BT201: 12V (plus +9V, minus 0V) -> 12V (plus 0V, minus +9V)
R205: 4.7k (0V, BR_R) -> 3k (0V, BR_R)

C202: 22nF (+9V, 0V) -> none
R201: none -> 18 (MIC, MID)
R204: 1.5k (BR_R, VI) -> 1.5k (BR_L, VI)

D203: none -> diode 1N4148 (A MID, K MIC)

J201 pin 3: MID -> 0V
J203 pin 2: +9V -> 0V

**EXERCISE OBJECTIVE**
Write every entry out again. Leave each one exactly as it is.

**RESPONSE BELOW**
BT201: 12V (plus +9V, minus 0V) -> 12V (plus 0V, minus +9V)
R205: 4.7k (0V, BR_R) -> 3k (0V, BR_R)

C202: 22nF (+9V, 0V) -> none
R201: none -> 18 (MIC, MID)
R204: 1.5k (BR_R, VI) -> 1.5k (BR_L, VI)

D203: none -> diode 1N4148 (A MID, K MIC)

J201 pin 3: MID -> 0V
J203 pin 2: +9V -> 0V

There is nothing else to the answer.